> What you have to do: Please copy every line below that contains the string "żółty".

> Recorded data:
# # # # # # #

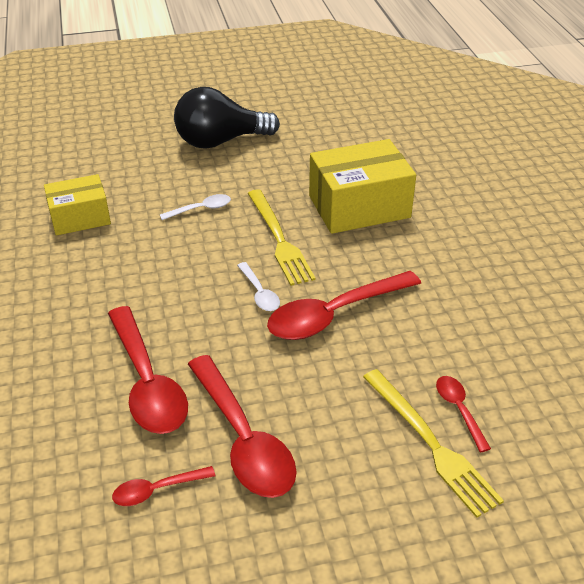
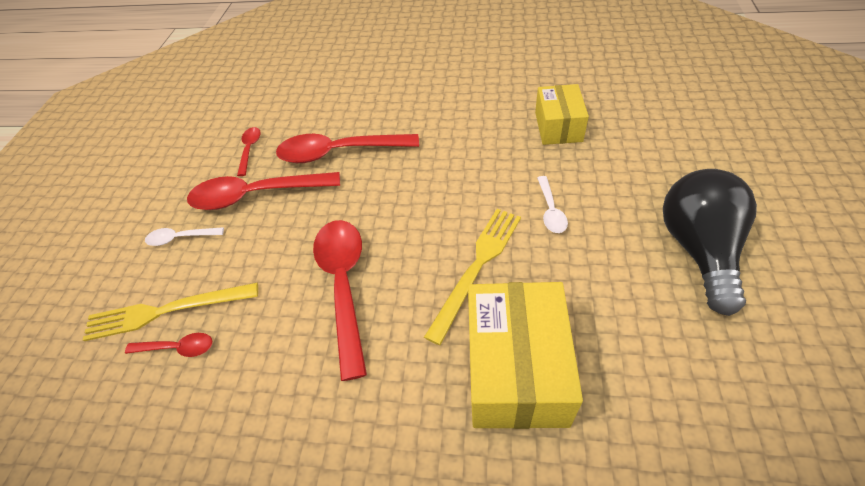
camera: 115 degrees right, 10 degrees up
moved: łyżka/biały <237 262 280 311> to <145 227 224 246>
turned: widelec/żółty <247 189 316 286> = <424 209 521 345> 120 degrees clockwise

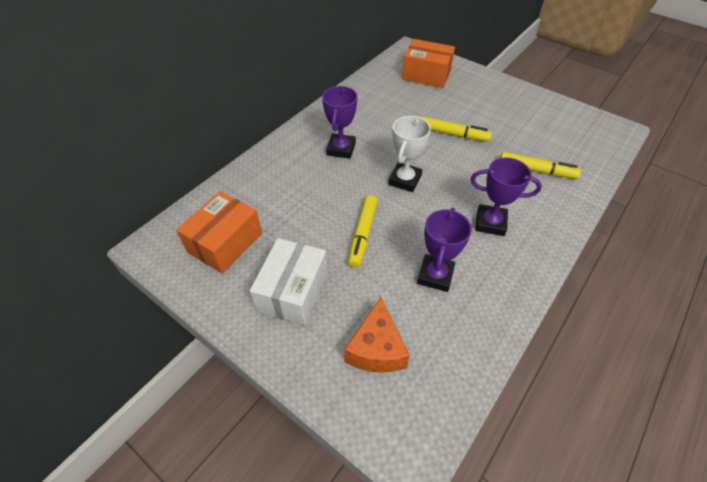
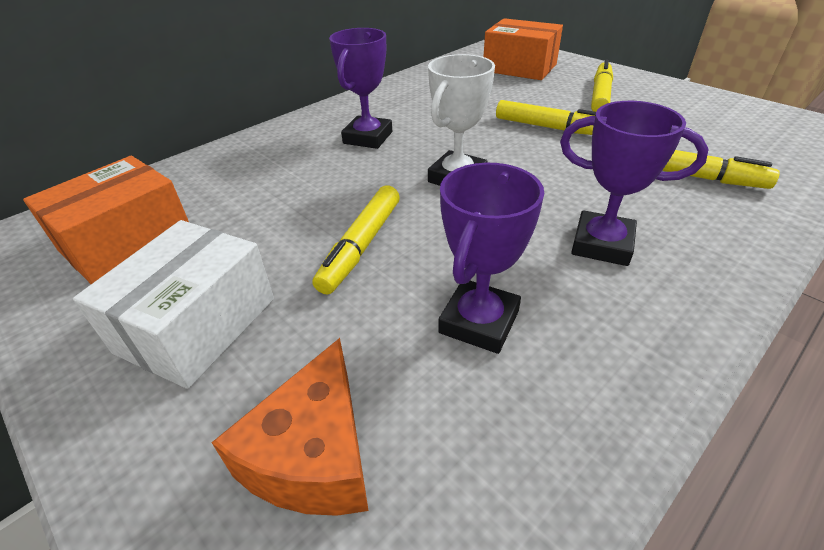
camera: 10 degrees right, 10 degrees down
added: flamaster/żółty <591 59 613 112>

# # # # # # #

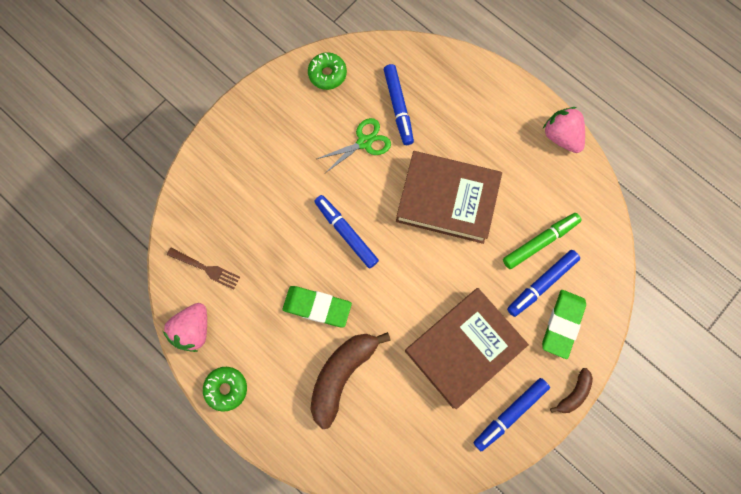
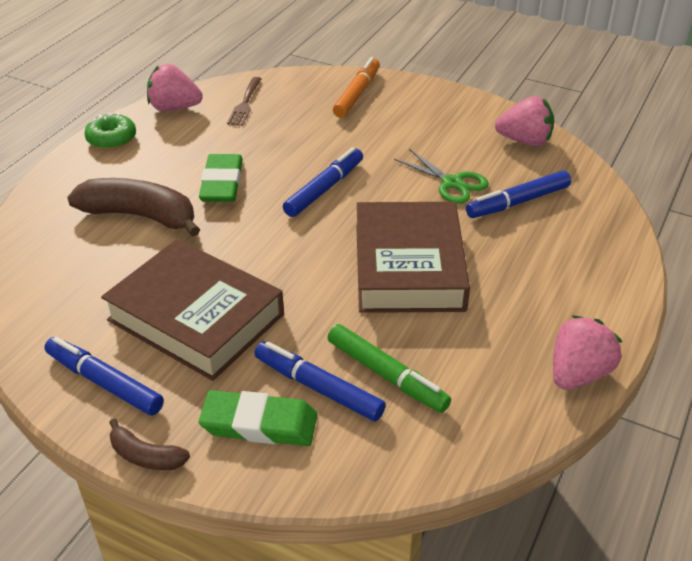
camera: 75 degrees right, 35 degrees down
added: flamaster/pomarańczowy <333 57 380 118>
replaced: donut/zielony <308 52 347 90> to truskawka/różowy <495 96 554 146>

# # # # # # #

> Solution for this problem:
turned: widelec/żółty <247 189 316 286> = <424 209 521 345> 120 degrees clockwise
added: flamaster/żółty <591 59 613 112>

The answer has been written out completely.